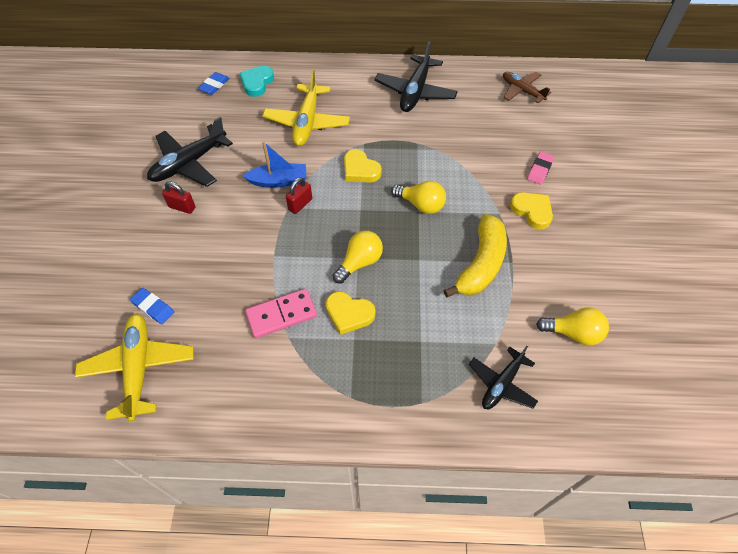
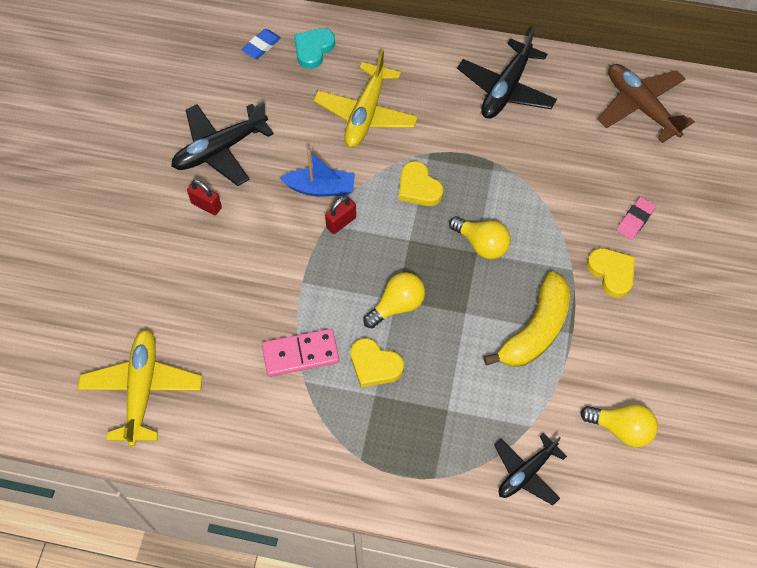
camera: 10 degrees right, 5 degrees up
(153, 307) = (163, 323): blue eraser -> none
(522, 91) = (640, 107): brown plane -> brown plane, size x1.55

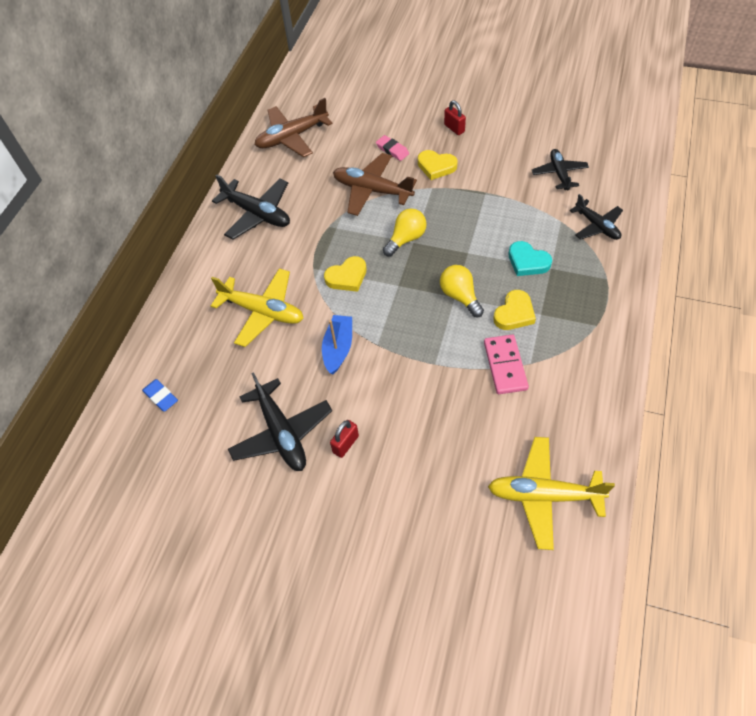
camera: 80 degrees left, 5 degrees down
(313, 49) = (177, 351): turquoise heart -> turquoise heart (527, 262)
(341, 222) = (376, 333): red padlock -> red padlock (454, 128)
(535, 330) = (482, 212): yellow banana -> none
(559, 202) = (372, 190): none -> brown plane
(611, 273) = (436, 166): yellow heart -> yellow heart turned 135 degrees counterclockwise
(621, 429) = (559, 173): yellow light bulb -> black plane

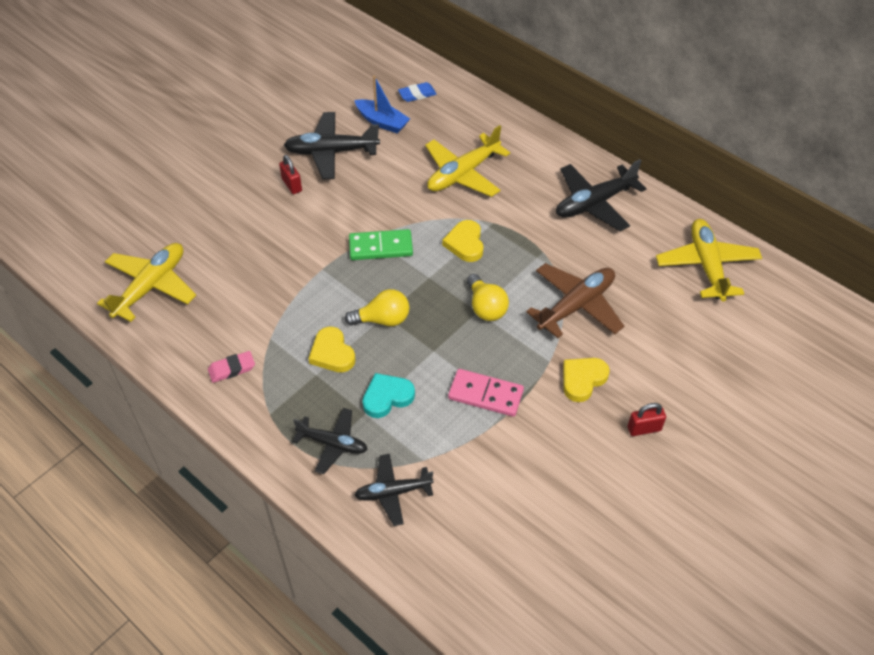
camera: 110 degrees right, 5 degrees down
(292, 137) = (707, 265): brown plane -> yellow plane
(338, 348) = (387, 210): blue boat -> blue boat (382, 122)
(384, 333) = (380, 247): none -> green domino
(392, 150) = (635, 349): pink eraser -> pink eraser (232, 369)
(505, 366) = (282, 318): pink domino -> pink domino (485, 395)
(559, 173) = (499, 502): black plane -> black plane (332, 444)

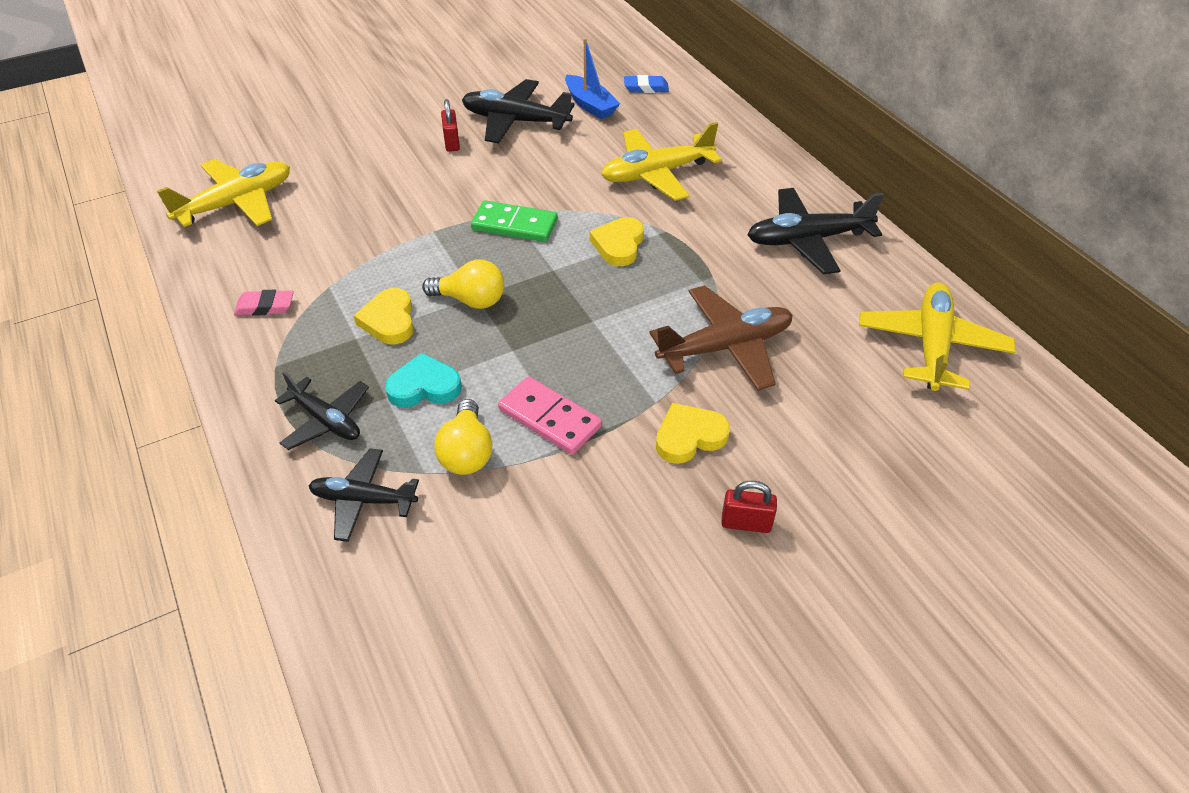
camera: 20 degrees right, 5 degrees down
(485, 307) = (605, 319): yellow light bulb -> yellow light bulb (466, 452)

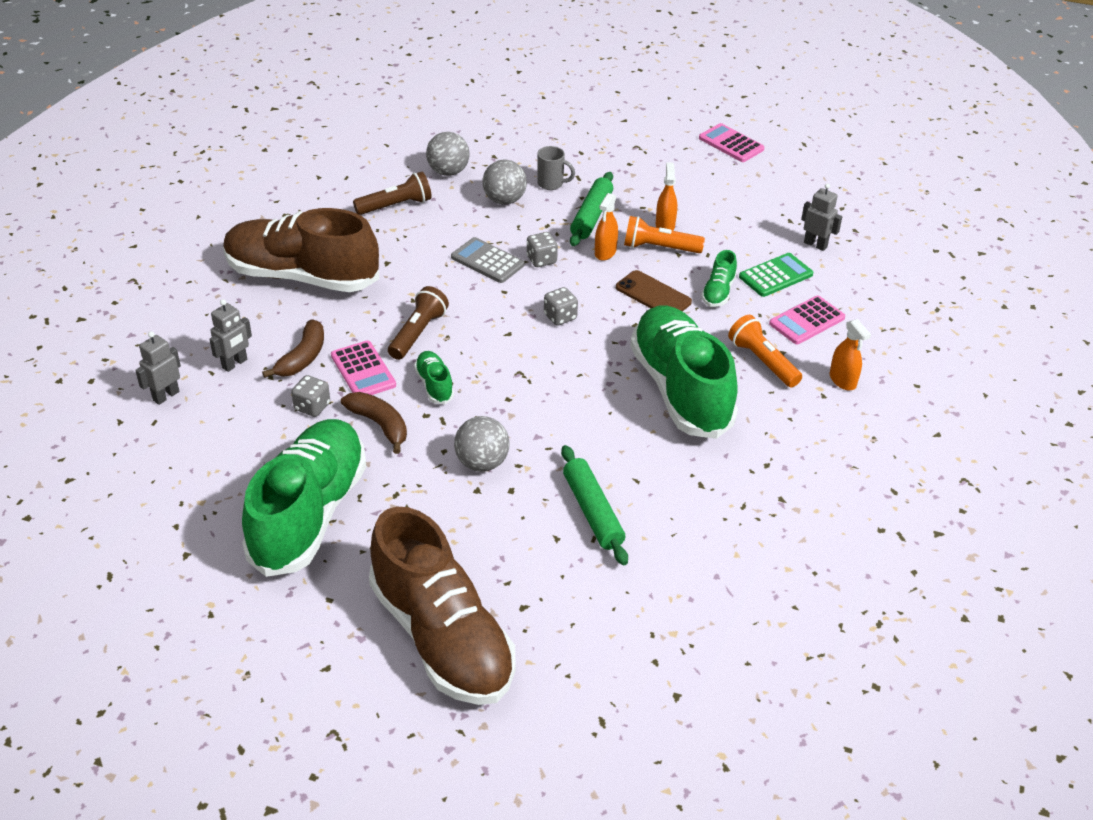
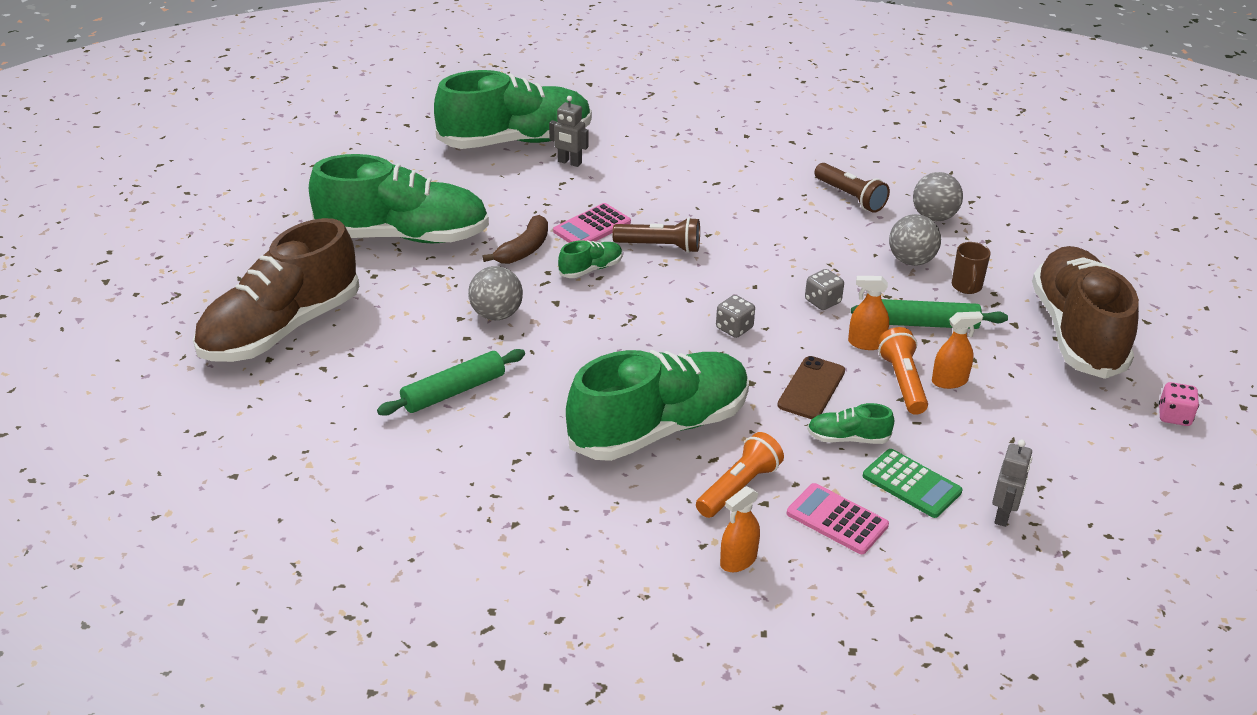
camera: 75 degrees right, 5 degrees down
(166, 396) = (515, 141): grey robot -> green shoe
(302, 276) = (705, 169): brown shoe -> brown shoe (1077, 332)
(303, 358) = (593, 193): brown banana -> none
(312, 407) = (532, 211): grey dice -> none
(487, 261) = (797, 267): grey calculator -> none
(551, 184) = (966, 287): grey mug -> brown mug
(731, 144) = (1174, 416): pink calculator -> pink dice

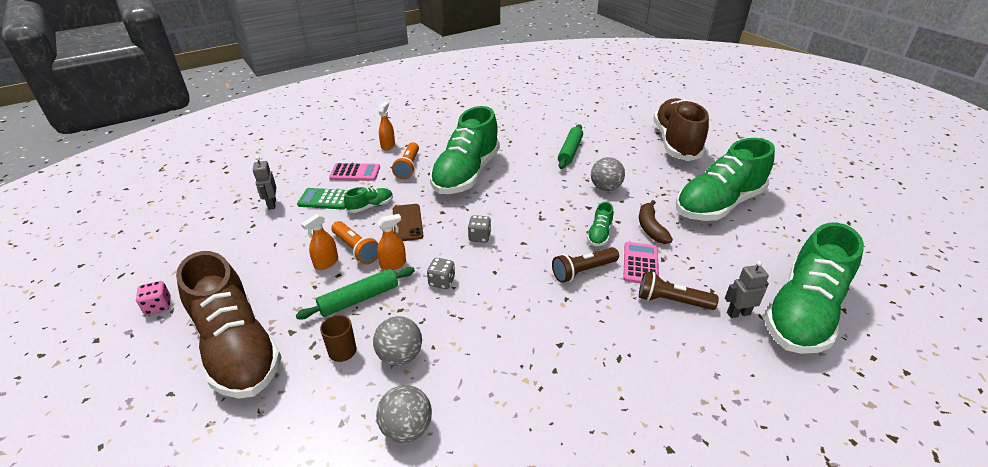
camera: 145 degrees right, 0 degrees up
(850, 197) = (499, 410): brown flashlight -> brown flashlight (672, 301)

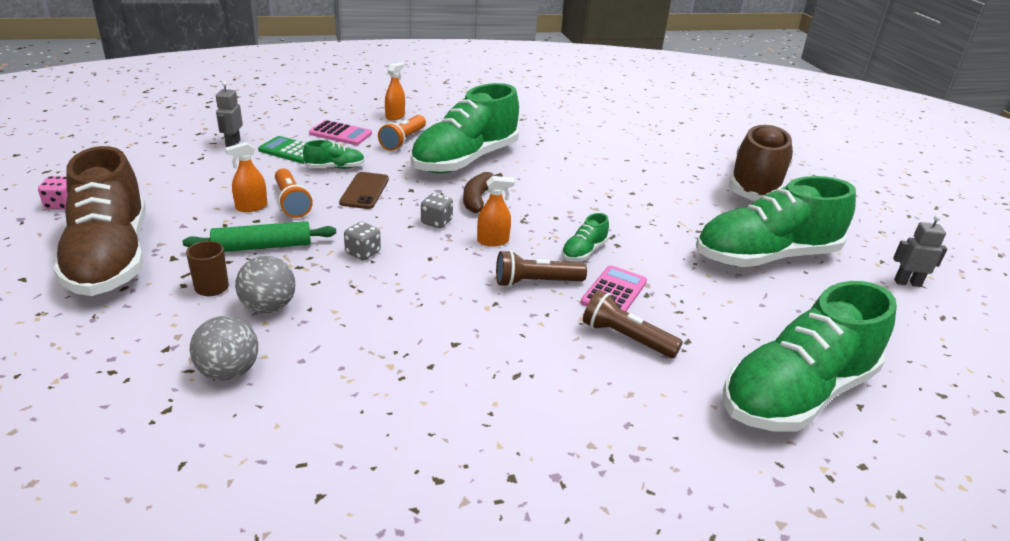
camera: 15 degrees right, 5 degrees down
(393, 264) = (321, 225): orange spray bottle -> orange spray bottle (493, 241)
(570, 151) = (609, 164): green rolling pin -> none
(605, 188) = (626, 209): grey ball -> none
(650, 228) = (654, 260): brown banana -> brown banana (477, 198)
(738, 313) = (705, 372): grey robot -> grey robot (907, 283)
====
> **WHAT THE TASK REQUIRES**
What should be set down is every line from the opening of the records through the line that contains "(621, 429) = (559, 173): yellow", exactly, with pictures left out.

> **EXERCISE ANSWER**
camera: 10 degrees right, 5 degrees up
(153, 307) = (163, 323): blue eraser -> none
(522, 91) = (640, 107): brown plane -> brown plane, size x1.55

camera: 80 degrees left, 5 degrees down
(313, 49) = (177, 351): turquoise heart -> turquoise heart (527, 262)
(341, 222) = (376, 333): red padlock -> red padlock (454, 128)
(535, 330) = (482, 212): yellow banana -> none
(559, 202) = (372, 190): none -> brown plane
(611, 273) = (436, 166): yellow heart -> yellow heart turned 135 degrees counterclockwise
(621, 429) = (559, 173): yellow light bulb -> black plane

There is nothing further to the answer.